--- Data ---
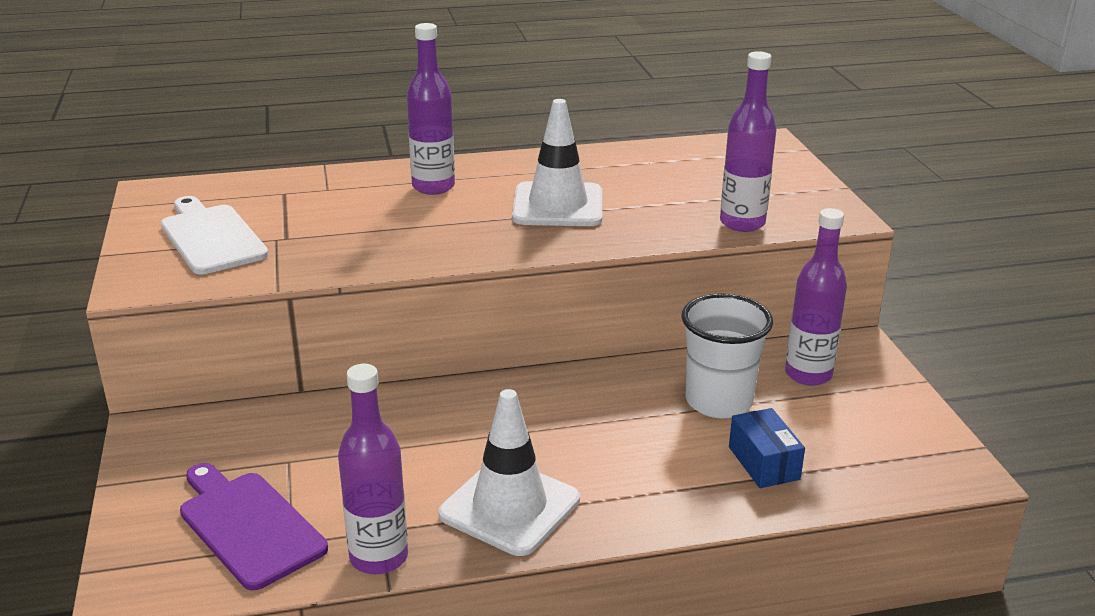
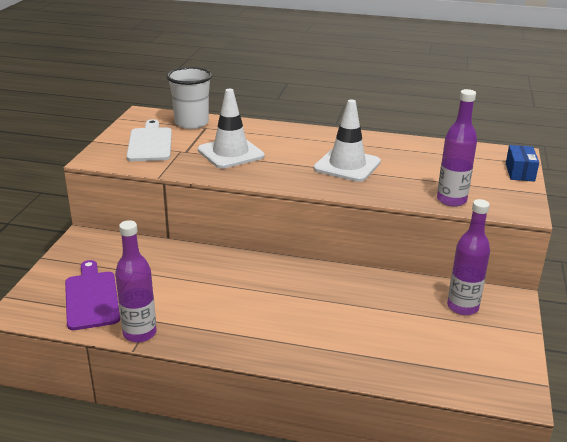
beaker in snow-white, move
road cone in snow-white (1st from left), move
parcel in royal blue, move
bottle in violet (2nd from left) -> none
---
* Assignment
When you copy the listing, keep every line exactly as it is but leave out all images.

* Result
beaker in snow-white, move
road cone in snow-white (1st from left), move
parcel in royal blue, move
bottle in violet (2nd from left) -> none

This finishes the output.